# WORK REQUEST
What is the number of lines below that contain the word "soap"? Give only that number.

# RECORDS FOR THE EXERCISE
--- START ---
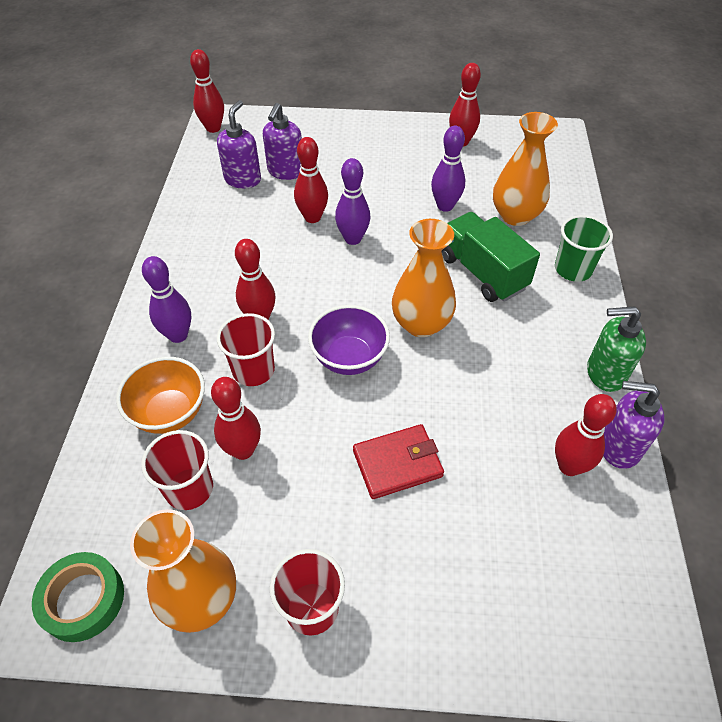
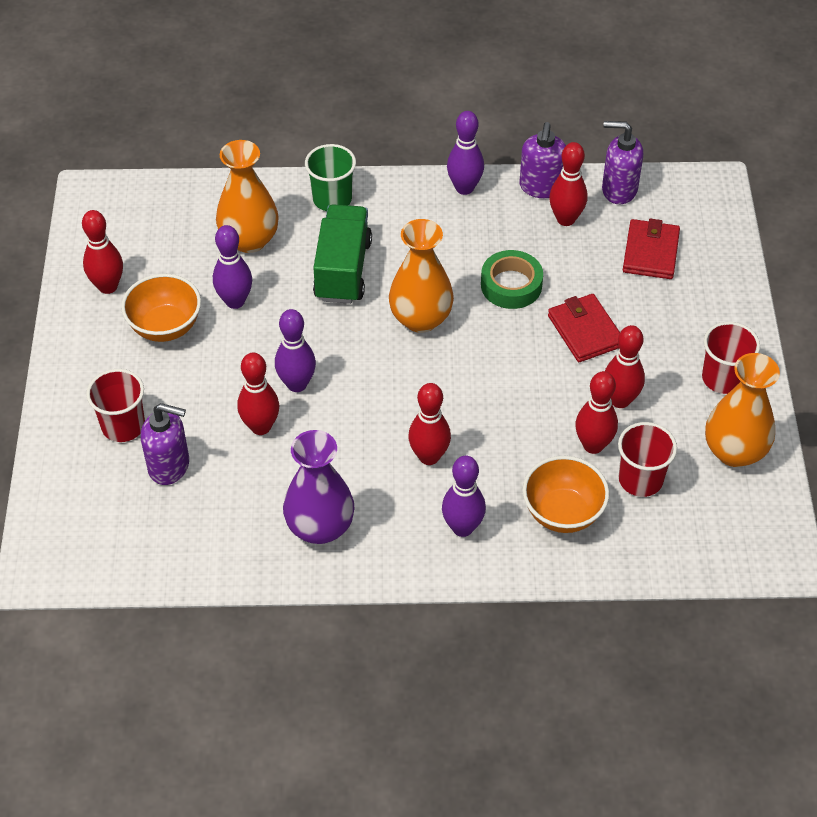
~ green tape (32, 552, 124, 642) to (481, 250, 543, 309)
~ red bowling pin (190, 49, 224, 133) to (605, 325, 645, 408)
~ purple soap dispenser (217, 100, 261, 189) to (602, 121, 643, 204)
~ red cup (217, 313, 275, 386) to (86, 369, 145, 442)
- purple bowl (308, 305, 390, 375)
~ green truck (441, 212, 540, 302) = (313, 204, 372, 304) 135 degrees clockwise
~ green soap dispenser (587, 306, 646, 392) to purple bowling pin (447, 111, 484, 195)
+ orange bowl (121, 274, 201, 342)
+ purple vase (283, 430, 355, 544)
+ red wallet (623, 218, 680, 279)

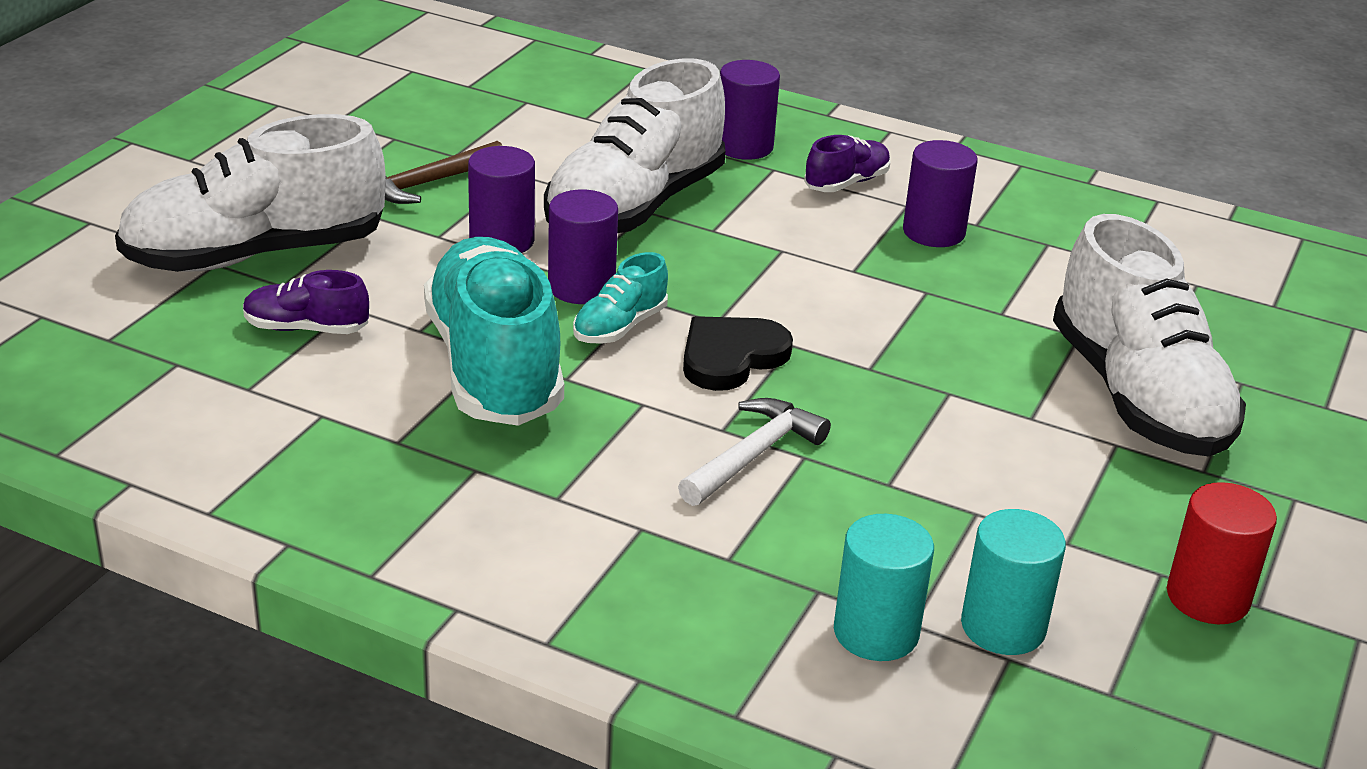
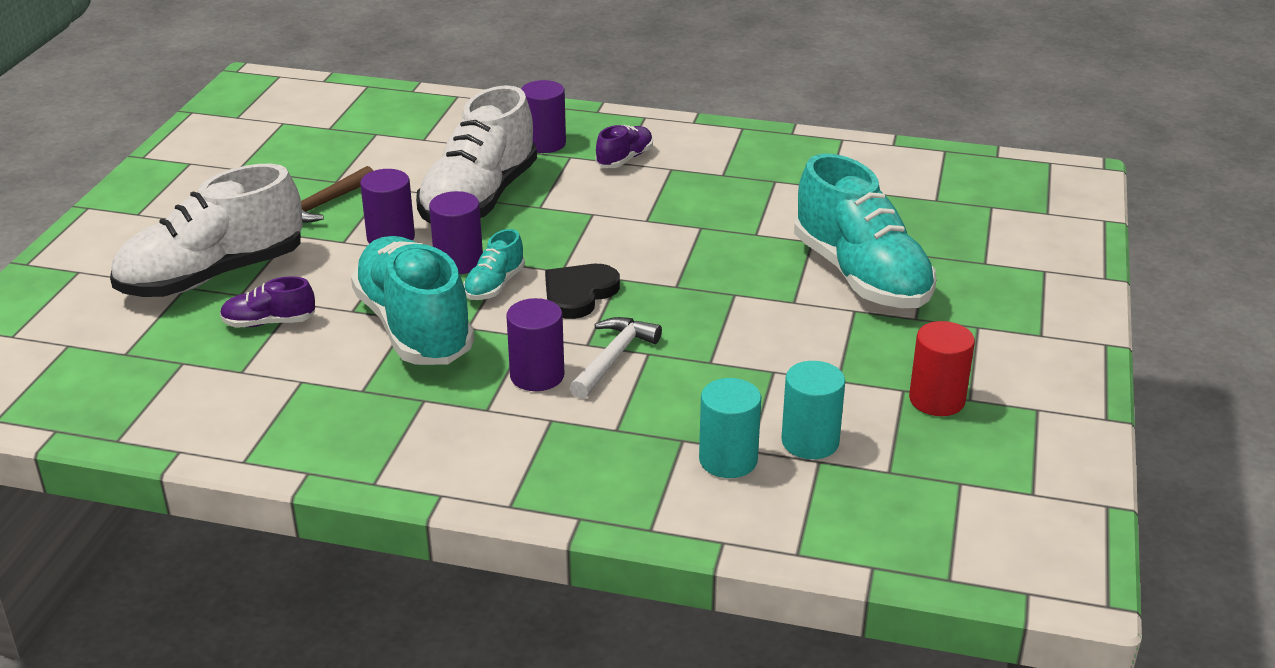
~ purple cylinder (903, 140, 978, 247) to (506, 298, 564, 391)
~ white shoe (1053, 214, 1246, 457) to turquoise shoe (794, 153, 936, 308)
--- END ---
--- START ---
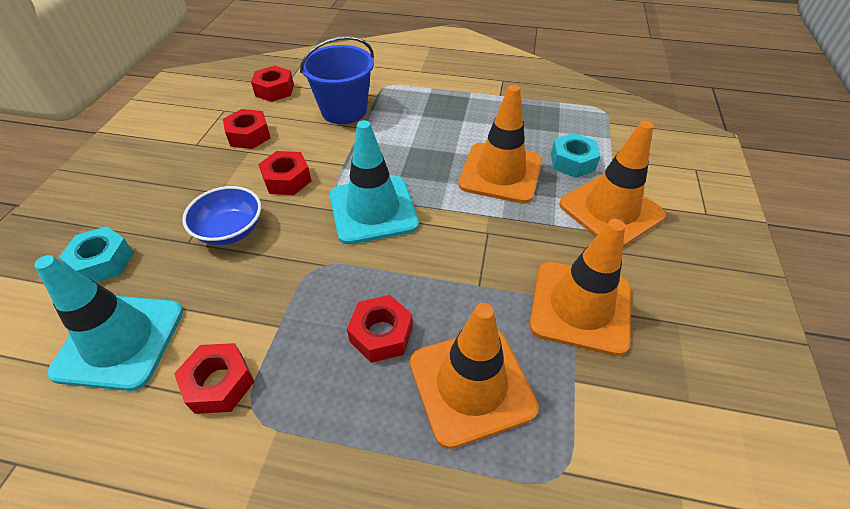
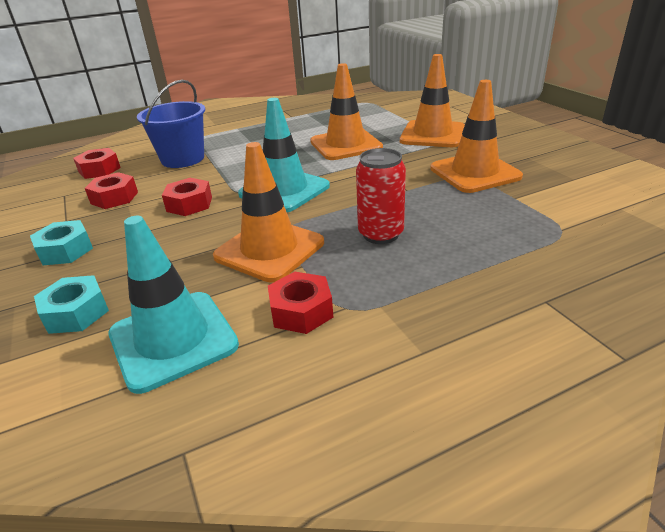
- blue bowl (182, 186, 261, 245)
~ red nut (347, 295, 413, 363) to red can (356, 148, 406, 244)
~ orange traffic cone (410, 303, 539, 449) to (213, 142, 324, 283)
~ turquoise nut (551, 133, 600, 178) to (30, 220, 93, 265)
--- END ---
# FINISHED EXERCISE
2